---------- RECORDS FOR THE EXERCISE
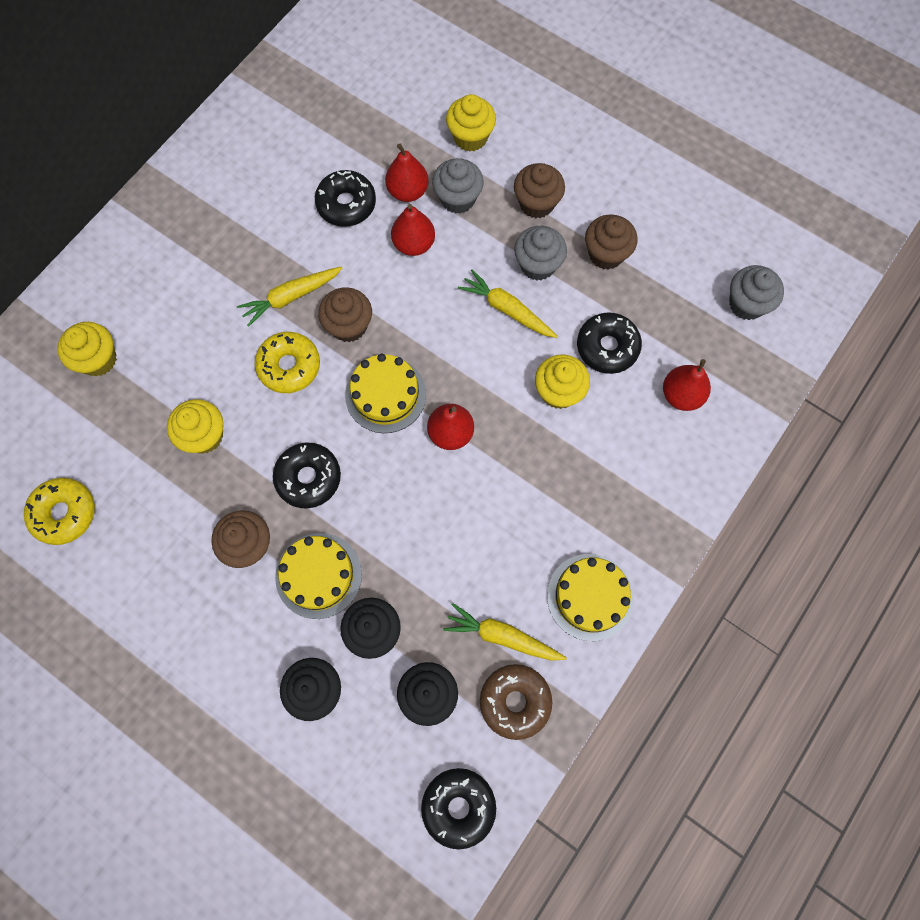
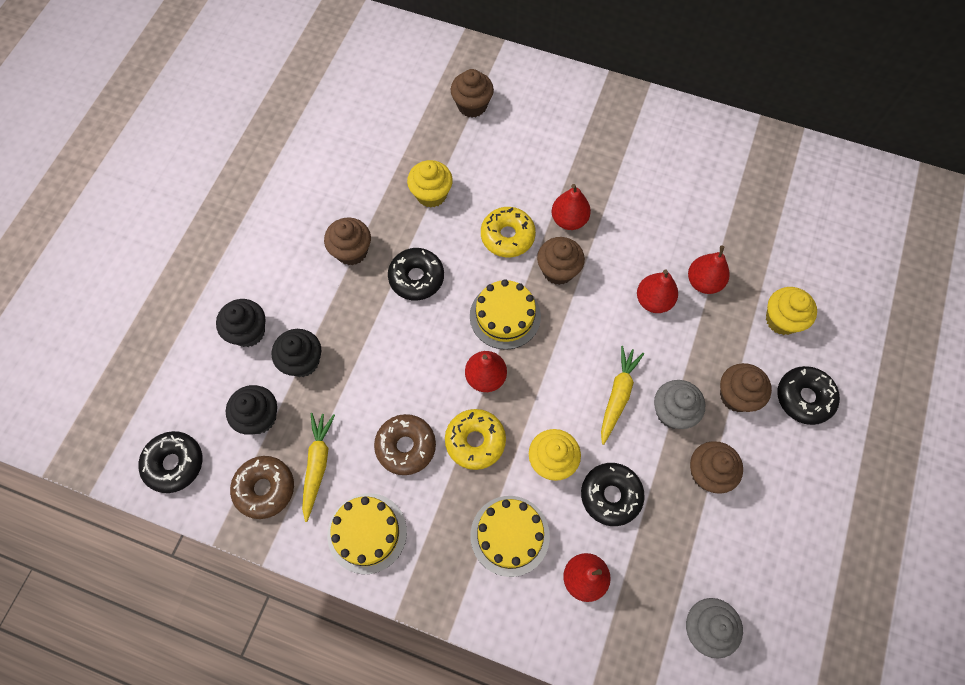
camera: 75 degrees right, 5 degrees down
(64, 513) = (347, 124): yellow donut -> yellow donut (475, 441)
(98, 359) = (472, 105): yellow cupcake -> brown cupcake
(291, 297) = (569, 220): yellow carrot -> red pear
(318, 575) = (338, 308): yellow cake -> yellow cake (510, 535)
(346, 204) = (671, 237): black donut -> black donut (804, 398)
(458, 199) = (713, 325): grey cupcake -> none
(506, 535) = (406, 446): none -> brown donut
--------------------
* **PROBLEM TO WORK ON**
Look above for the line containing "(318, 575) = (338, 308): yellow", then transcribe it and all lines after it through the last, exactly and with nothing else.

* **RESPONSE TO THIS TASK**
(318, 575) = (338, 308): yellow cake -> yellow cake (510, 535)
(346, 204) = (671, 237): black donut -> black donut (804, 398)
(458, 199) = (713, 325): grey cupcake -> none
(506, 535) = (406, 446): none -> brown donut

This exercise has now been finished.